### Task objective:
Set down the lines of the data exactly, starting at the first and stopping after the line containing "IC201 pin IN: VRAW -> VA".
═════ The records
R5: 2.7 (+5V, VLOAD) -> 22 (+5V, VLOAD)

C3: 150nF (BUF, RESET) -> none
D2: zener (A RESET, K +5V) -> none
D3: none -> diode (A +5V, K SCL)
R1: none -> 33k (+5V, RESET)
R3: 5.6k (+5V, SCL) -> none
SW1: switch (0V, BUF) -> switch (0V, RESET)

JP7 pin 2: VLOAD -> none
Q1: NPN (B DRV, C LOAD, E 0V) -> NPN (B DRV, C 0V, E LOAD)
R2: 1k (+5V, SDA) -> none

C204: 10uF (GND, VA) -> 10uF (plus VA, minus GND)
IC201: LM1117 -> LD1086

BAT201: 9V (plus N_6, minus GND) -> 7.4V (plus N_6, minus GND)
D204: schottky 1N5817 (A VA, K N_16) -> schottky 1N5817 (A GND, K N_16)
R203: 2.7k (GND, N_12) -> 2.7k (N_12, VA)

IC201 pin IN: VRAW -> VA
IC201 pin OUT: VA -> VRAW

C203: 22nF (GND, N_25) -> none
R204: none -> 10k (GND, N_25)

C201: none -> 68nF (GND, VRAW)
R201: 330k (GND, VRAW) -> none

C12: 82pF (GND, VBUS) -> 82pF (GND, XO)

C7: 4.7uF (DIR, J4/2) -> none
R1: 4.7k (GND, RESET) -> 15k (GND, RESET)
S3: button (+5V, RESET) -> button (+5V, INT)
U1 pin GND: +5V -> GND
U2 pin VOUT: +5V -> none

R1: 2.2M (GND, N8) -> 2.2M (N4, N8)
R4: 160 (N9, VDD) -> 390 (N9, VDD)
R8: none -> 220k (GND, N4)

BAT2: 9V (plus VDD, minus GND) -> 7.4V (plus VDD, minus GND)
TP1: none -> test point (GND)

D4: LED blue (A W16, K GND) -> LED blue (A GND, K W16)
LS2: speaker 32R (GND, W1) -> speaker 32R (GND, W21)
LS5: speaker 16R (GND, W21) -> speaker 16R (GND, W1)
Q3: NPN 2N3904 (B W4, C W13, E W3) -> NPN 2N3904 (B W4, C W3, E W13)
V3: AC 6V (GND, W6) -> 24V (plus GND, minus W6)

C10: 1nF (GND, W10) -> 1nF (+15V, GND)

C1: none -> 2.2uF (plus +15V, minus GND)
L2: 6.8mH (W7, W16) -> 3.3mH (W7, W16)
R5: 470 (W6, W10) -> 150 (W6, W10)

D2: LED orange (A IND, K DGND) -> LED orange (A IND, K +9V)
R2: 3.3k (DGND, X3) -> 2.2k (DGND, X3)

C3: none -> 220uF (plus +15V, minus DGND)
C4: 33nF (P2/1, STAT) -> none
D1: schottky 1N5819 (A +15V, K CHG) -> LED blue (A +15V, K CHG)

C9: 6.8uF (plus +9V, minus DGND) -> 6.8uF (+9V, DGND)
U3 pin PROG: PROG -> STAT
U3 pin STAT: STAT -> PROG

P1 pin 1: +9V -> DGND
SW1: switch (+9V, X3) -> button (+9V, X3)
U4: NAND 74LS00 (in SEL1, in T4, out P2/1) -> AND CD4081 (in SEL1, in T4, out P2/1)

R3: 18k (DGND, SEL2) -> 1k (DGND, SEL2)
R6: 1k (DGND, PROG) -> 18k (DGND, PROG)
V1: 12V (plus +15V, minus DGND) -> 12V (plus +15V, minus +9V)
══════════
### Expected answer:
R5: 2.7 (+5V, VLOAD) -> 22 (+5V, VLOAD)

C3: 150nF (BUF, RESET) -> none
D2: zener (A RESET, K +5V) -> none
D3: none -> diode (A +5V, K SCL)
R1: none -> 33k (+5V, RESET)
R3: 5.6k (+5V, SCL) -> none
SW1: switch (0V, BUF) -> switch (0V, RESET)

JP7 pin 2: VLOAD -> none
Q1: NPN (B DRV, C LOAD, E 0V) -> NPN (B DRV, C 0V, E LOAD)
R2: 1k (+5V, SDA) -> none

C204: 10uF (GND, VA) -> 10uF (plus VA, minus GND)
IC201: LM1117 -> LD1086

BAT201: 9V (plus N_6, minus GND) -> 7.4V (plus N_6, minus GND)
D204: schottky 1N5817 (A VA, K N_16) -> schottky 1N5817 (A GND, K N_16)
R203: 2.7k (GND, N_12) -> 2.7k (N_12, VA)

IC201 pin IN: VRAW -> VA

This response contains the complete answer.